Provided material →
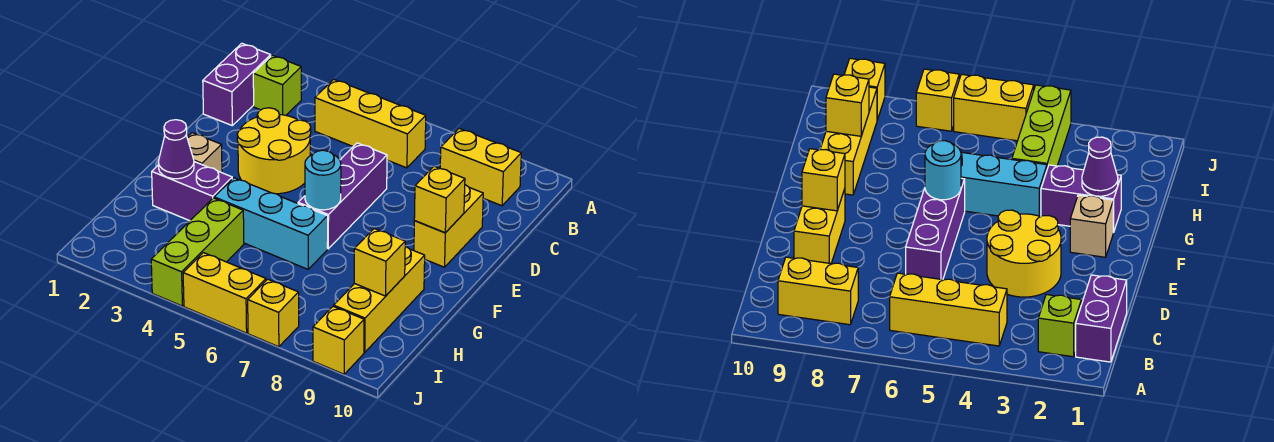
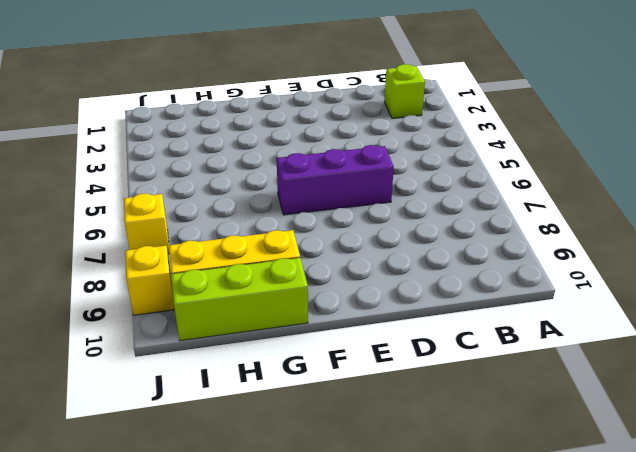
lime brick G10:I10 level 1 -> lime brick H4:J4 level 1
none -> purple brick B1:C1 level 1
none -> yellow brick B4:B6 level 1
none -> yellow brick B8:B9 level 1

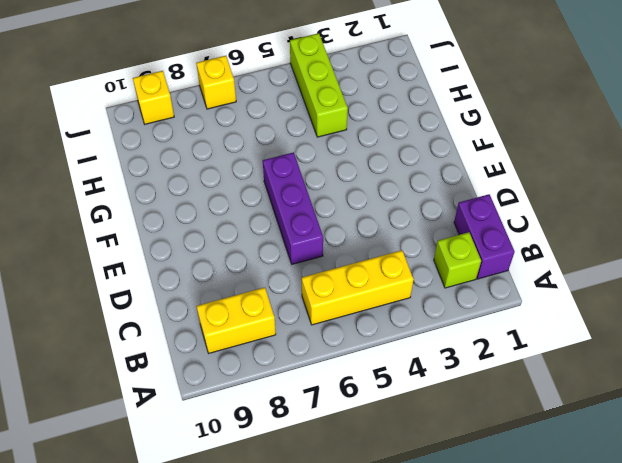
none -> yellow round brick D3:E4 level 1
none -> yellow brick D9:E9 level 1
none -> tan brick F2 level 1

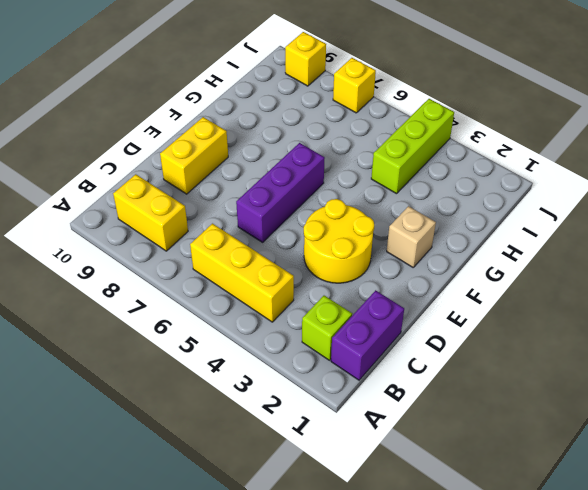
none -> purple brick G2:G3 level 1
none -> cyan brick G4:G6 level 1
none -> yellow brick G9:I9 level 1

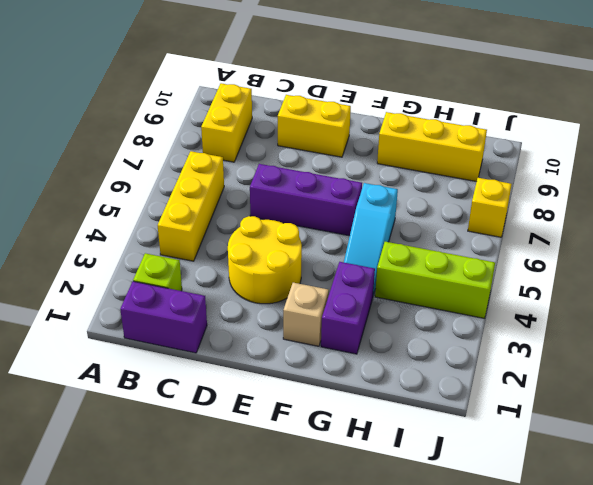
cyan slope G4:G6 level 1 top 6 -> cyan brick G4:G6 level 1
none -> yellow brick J5:J6 level 1
none -> yellow brick J9 level 1
none -> yellow brick E9 level 2

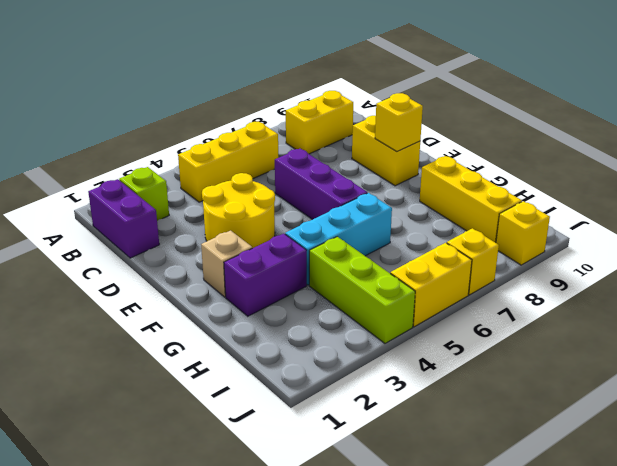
none -> cyan round brick F6 level 2
none -> purple cone G2 level 2
none -> yellow brick H9 level 2

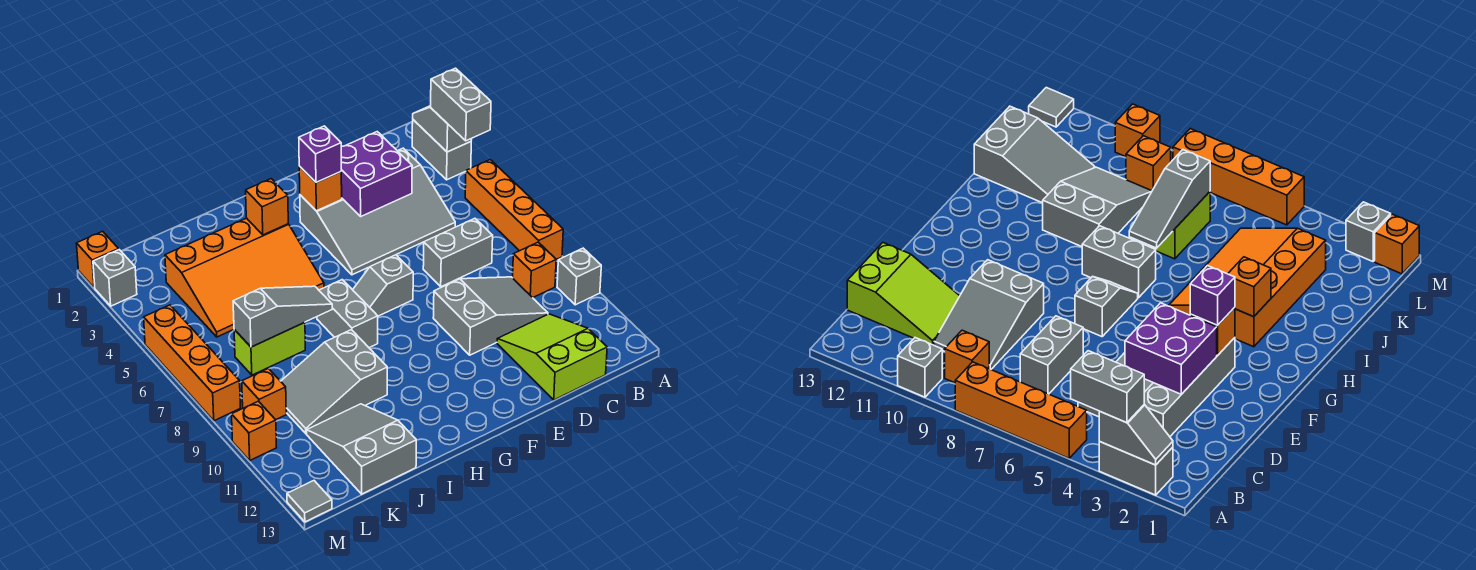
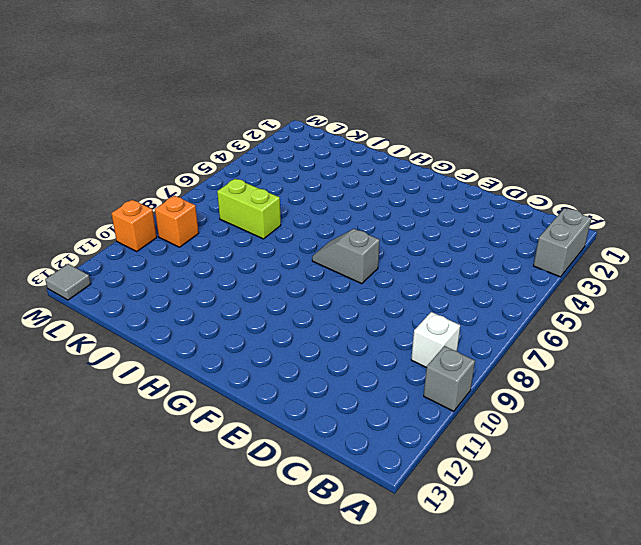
white brick B9 level 1 -> orange brick B9 level 1
none -> orange brick A5:A8 level 1
none -> grey slope C3:F5 level 1 top 3
none -> grey brick C7:D7 level 1

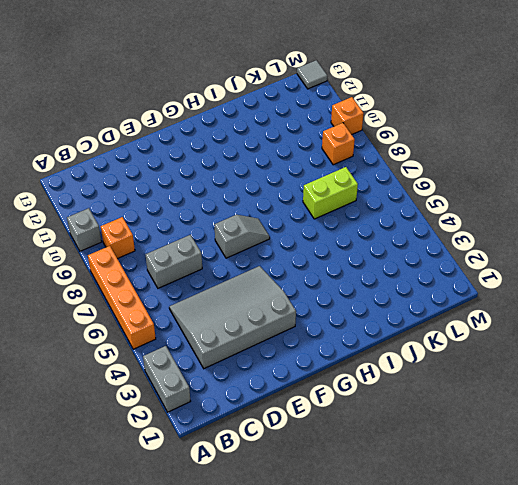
none -> grey slope C9:E10 level 1 top E
none -> lime slope C11:D13 level 1 top 13
none -> orange slope H3:K5 level 1 top 3

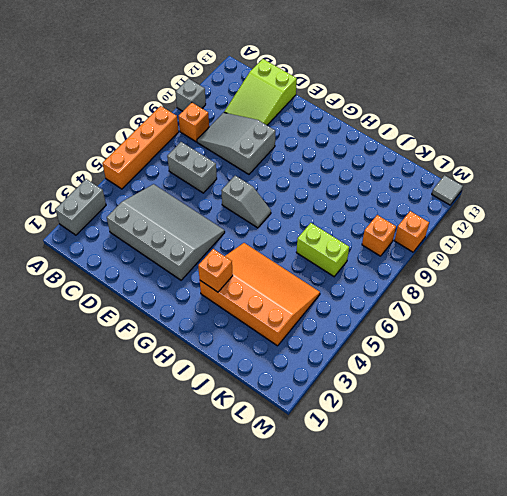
none -> grey brick H7:H8 level 1
none -> grey slope I9:K10 level 1 top I
none -> grey slope J11:K13 level 1 top 13

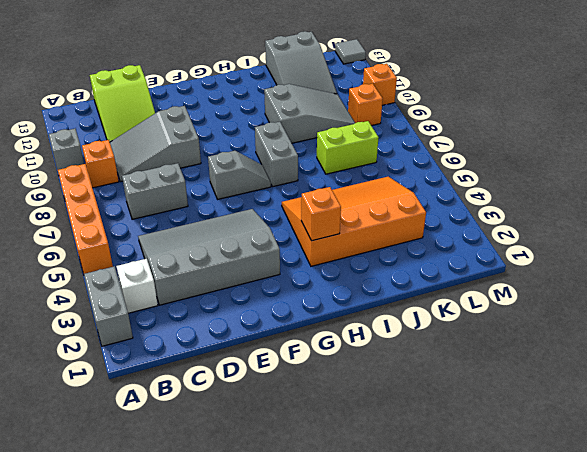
white brick B3 level 1 -> none
none -> orange brick M1 level 1
none -> grey brick M2 level 1
none -> orange brick M5:M8 level 1

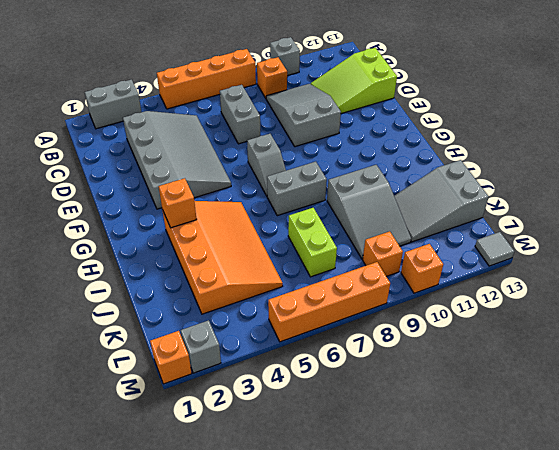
none -> grey slope A2:A3 level 2 top 3
none -> purple brick D3:E4 level 2
none -> orange brick F3 level 2

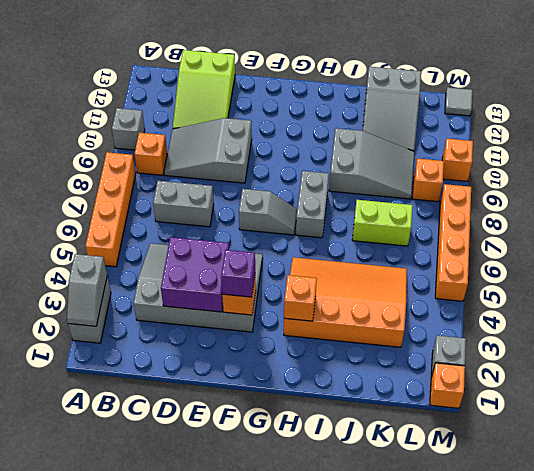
none -> grey slope I7:K7 level 2 top K
none -> grey brick A3:A4 level 3

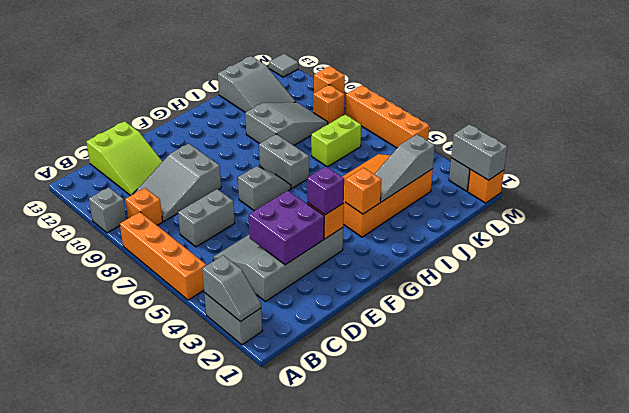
grey slope I3:K3 level 2 top K -> grey slope I7:K7 level 2 top K
grey brick M1:M2 level 2 -> grey brick A3:A4 level 3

What is needed → Exactly as written, reproduce the lines from the one containing "none -> cyan brick G4:G6 level 1" through the last line of the entries above, and leave every picture out.

Task answer →
none -> cyan brick G4:G6 level 1
none -> yellow brick G9:I9 level 1

cyan slope G4:G6 level 1 top 6 -> cyan brick G4:G6 level 1
none -> yellow brick J5:J6 level 1
none -> yellow brick J9 level 1
none -> yellow brick E9 level 2

none -> cyan round brick F6 level 2
none -> purple cone G2 level 2
none -> yellow brick H9 level 2

white brick B9 level 1 -> orange brick B9 level 1
none -> orange brick A5:A8 level 1
none -> grey slope C3:F5 level 1 top 3
none -> grey brick C7:D7 level 1

none -> grey slope C9:E10 level 1 top E
none -> lime slope C11:D13 level 1 top 13
none -> orange slope H3:K5 level 1 top 3

none -> grey brick H7:H8 level 1
none -> grey slope I9:K10 level 1 top I
none -> grey slope J11:K13 level 1 top 13

white brick B3 level 1 -> none
none -> orange brick M1 level 1
none -> grey brick M2 level 1
none -> orange brick M5:M8 level 1

none -> grey slope A2:A3 level 2 top 3
none -> purple brick D3:E4 level 2
none -> orange brick F3 level 2

none -> grey slope I7:K7 level 2 top K
none -> grey brick A3:A4 level 3

grey slope I3:K3 level 2 top K -> grey slope I7:K7 level 2 top K
grey brick M1:M2 level 2 -> grey brick A3:A4 level 3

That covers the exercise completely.